_TASK_
In the entries below, begin at the line with "camera: 145 degrees left, 0 degrees up" and stop after the line with "(527, 232) = (533, 341): pink"; output those lines exactly and omit the pictures.

_DATASET CONTENT_
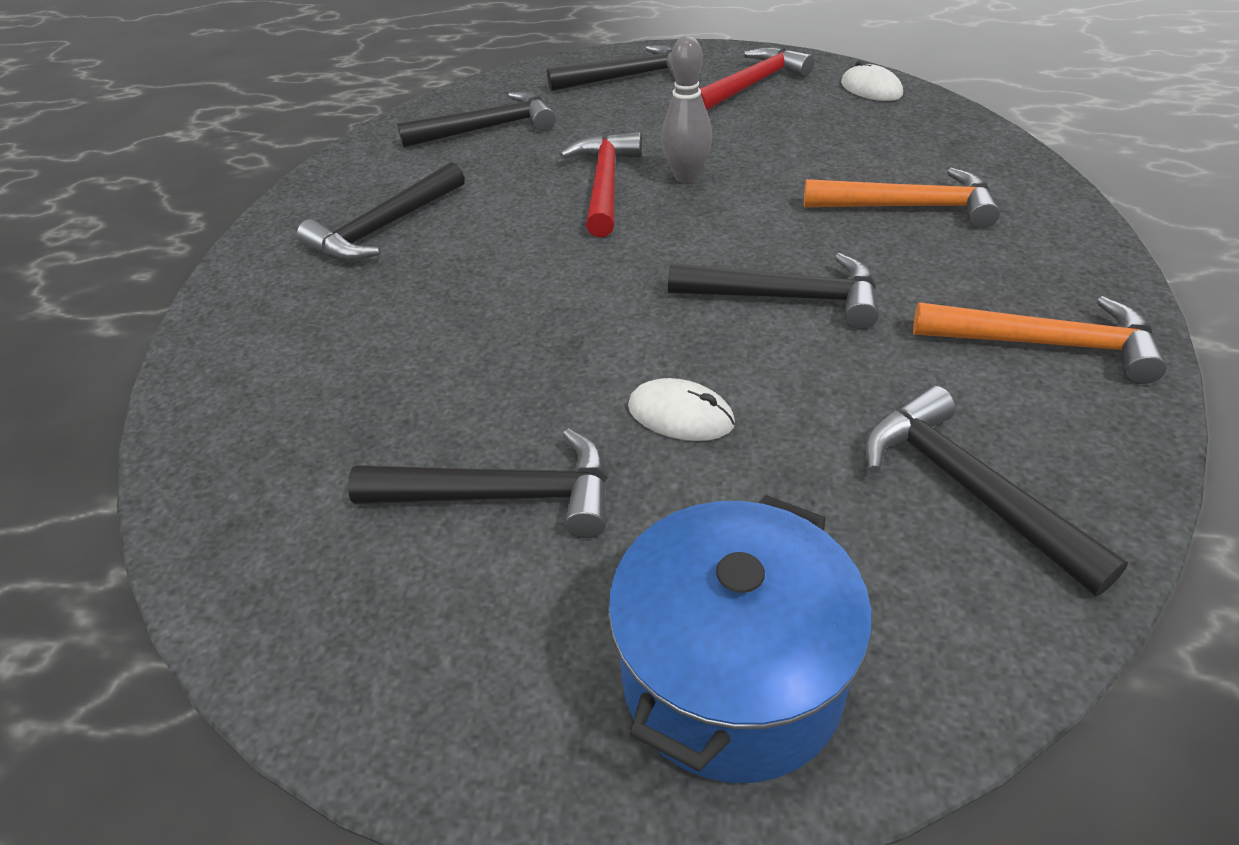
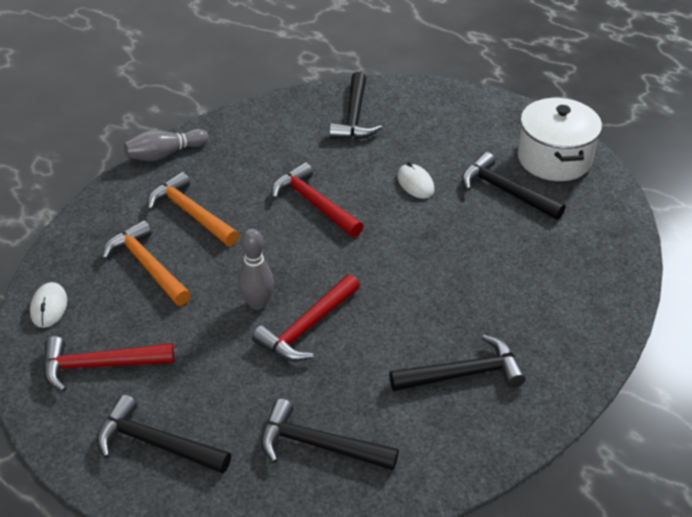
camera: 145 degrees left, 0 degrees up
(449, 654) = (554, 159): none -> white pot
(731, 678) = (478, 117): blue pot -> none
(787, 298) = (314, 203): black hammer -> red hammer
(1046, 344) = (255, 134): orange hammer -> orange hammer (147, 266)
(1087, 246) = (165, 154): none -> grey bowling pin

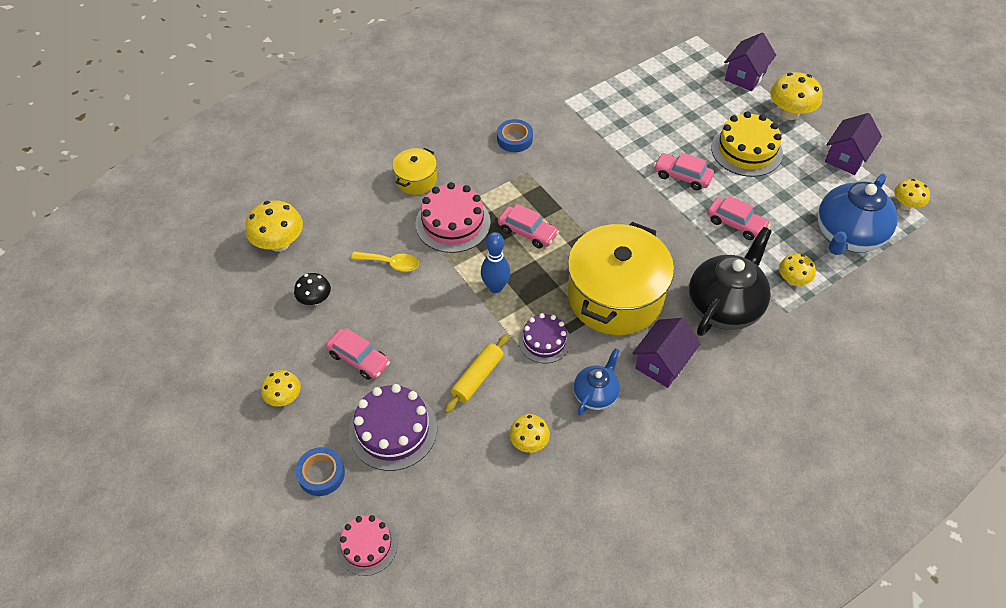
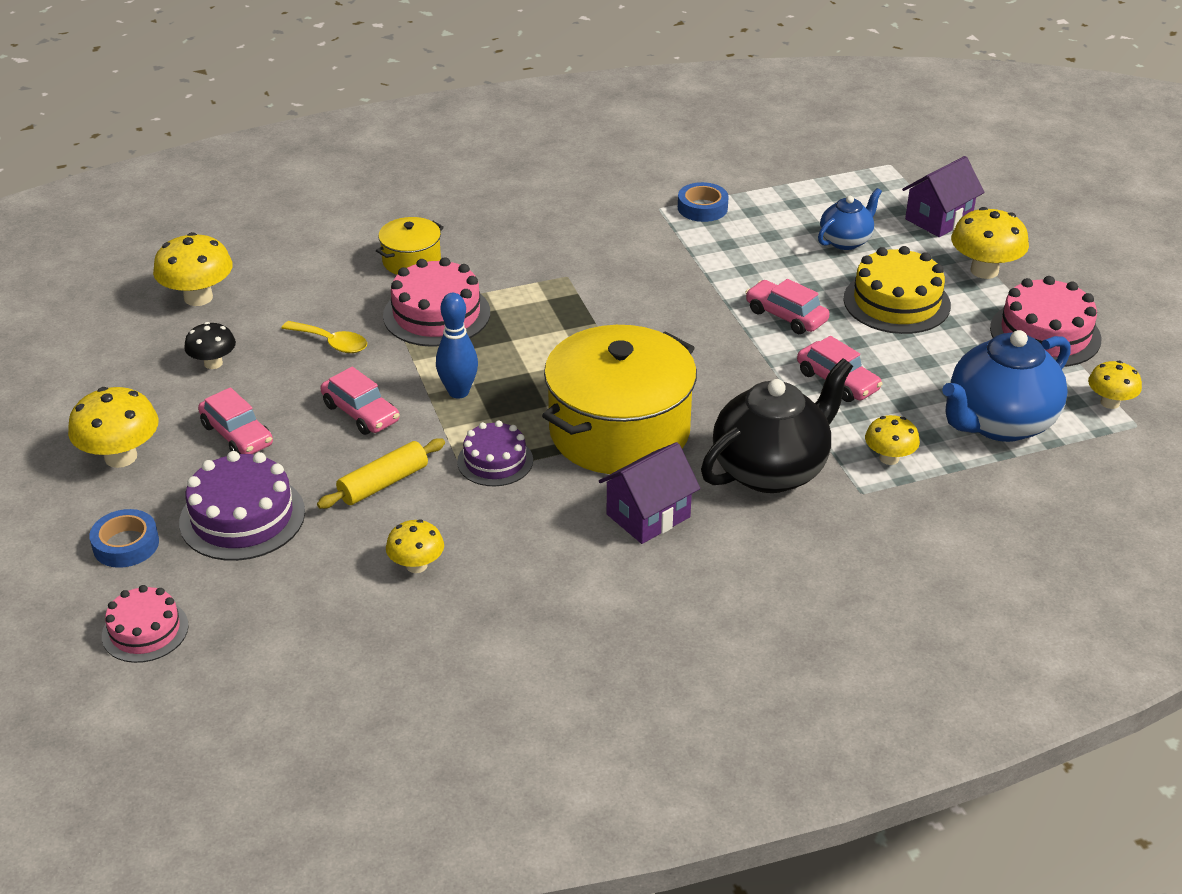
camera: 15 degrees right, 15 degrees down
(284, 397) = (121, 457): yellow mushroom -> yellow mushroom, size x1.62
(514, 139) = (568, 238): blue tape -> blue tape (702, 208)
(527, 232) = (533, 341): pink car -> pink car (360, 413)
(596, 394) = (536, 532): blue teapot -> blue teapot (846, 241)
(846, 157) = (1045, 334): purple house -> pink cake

* * *

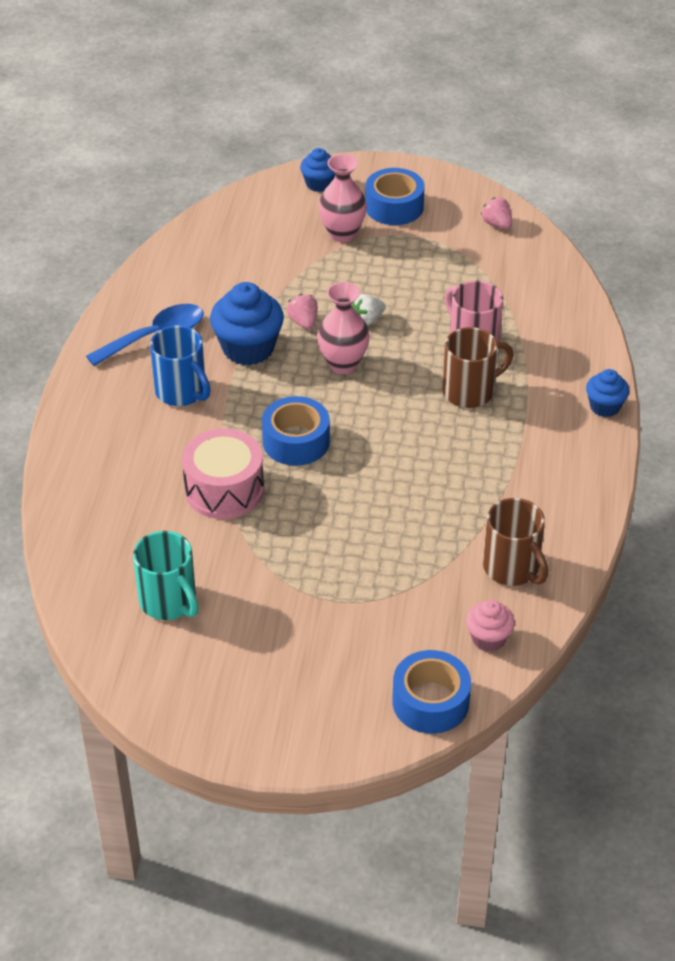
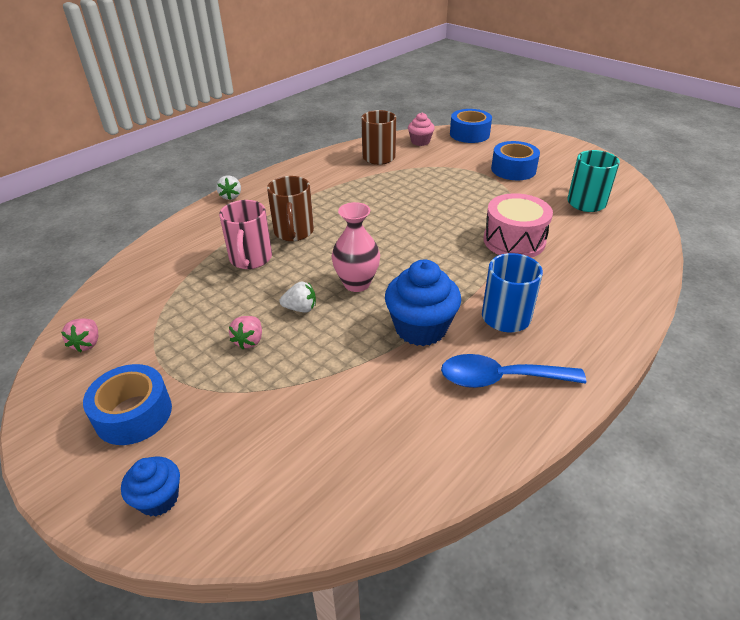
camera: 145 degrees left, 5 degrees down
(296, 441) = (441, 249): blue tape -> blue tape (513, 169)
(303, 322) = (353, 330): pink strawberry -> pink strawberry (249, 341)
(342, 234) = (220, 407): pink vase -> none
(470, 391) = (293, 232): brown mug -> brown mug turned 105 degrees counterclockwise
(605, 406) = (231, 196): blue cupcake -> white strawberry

--

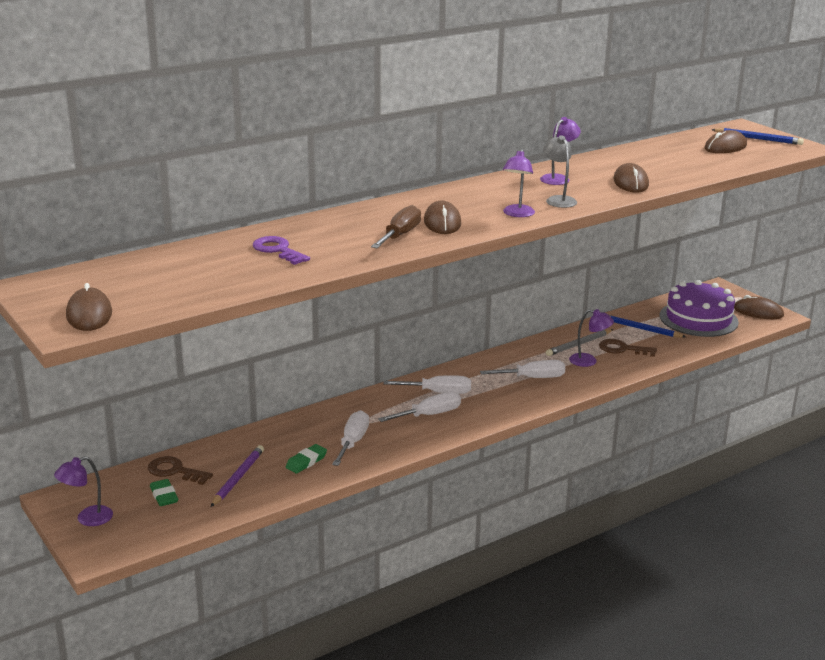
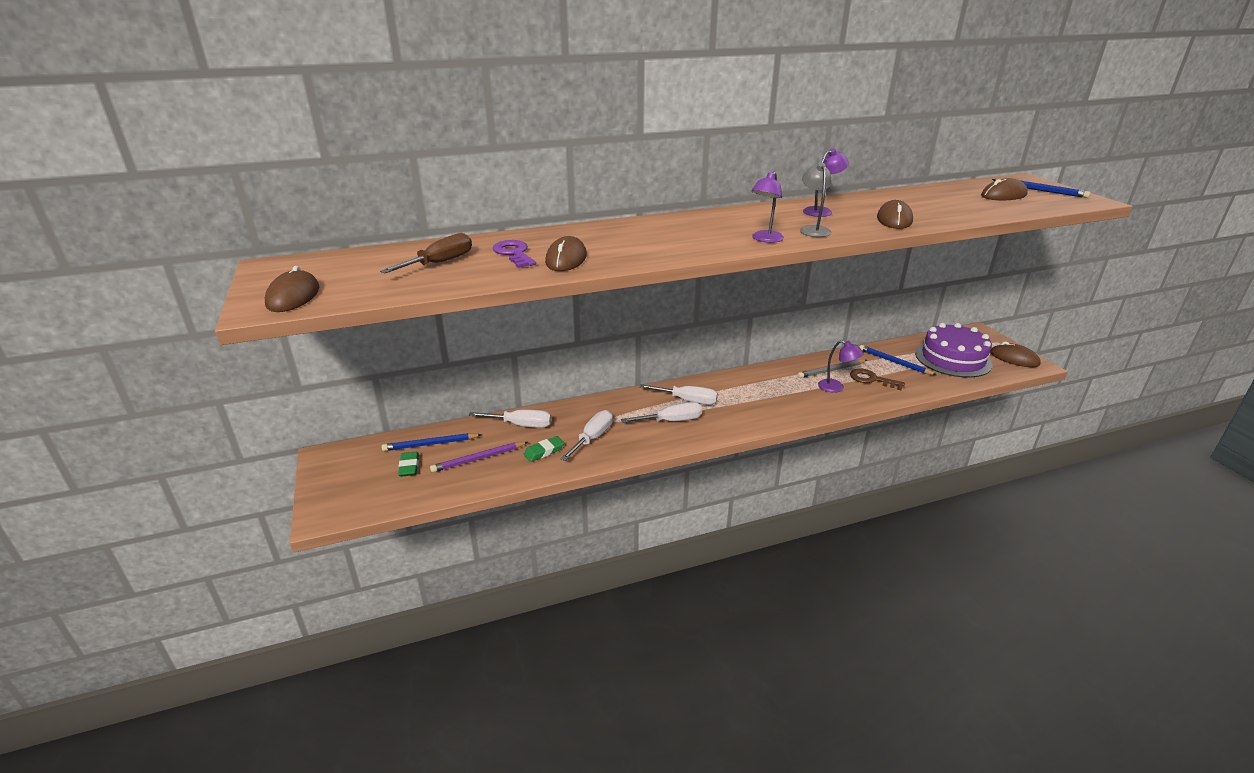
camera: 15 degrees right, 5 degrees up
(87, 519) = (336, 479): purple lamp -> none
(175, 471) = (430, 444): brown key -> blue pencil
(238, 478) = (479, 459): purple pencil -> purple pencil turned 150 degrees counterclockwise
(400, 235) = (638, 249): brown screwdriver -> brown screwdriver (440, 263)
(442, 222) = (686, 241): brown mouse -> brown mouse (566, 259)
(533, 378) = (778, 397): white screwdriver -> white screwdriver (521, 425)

_FINISHED TASK_
camera: 145 degrees left, 0 degrees up
(449, 654) = (554, 159): none -> white pot
(731, 678) = (478, 117): blue pot -> none
(787, 298) = (314, 203): black hammer -> red hammer
(1046, 344) = (255, 134): orange hammer -> orange hammer (147, 266)
(1087, 246) = (165, 154): none -> grey bowling pin

camera: 15 degrees right, 15 degrees down
(284, 397) = (121, 457): yellow mushroom -> yellow mushroom, size x1.62
(514, 139) = (568, 238): blue tape -> blue tape (702, 208)
(527, 232) = (533, 341): pink car -> pink car (360, 413)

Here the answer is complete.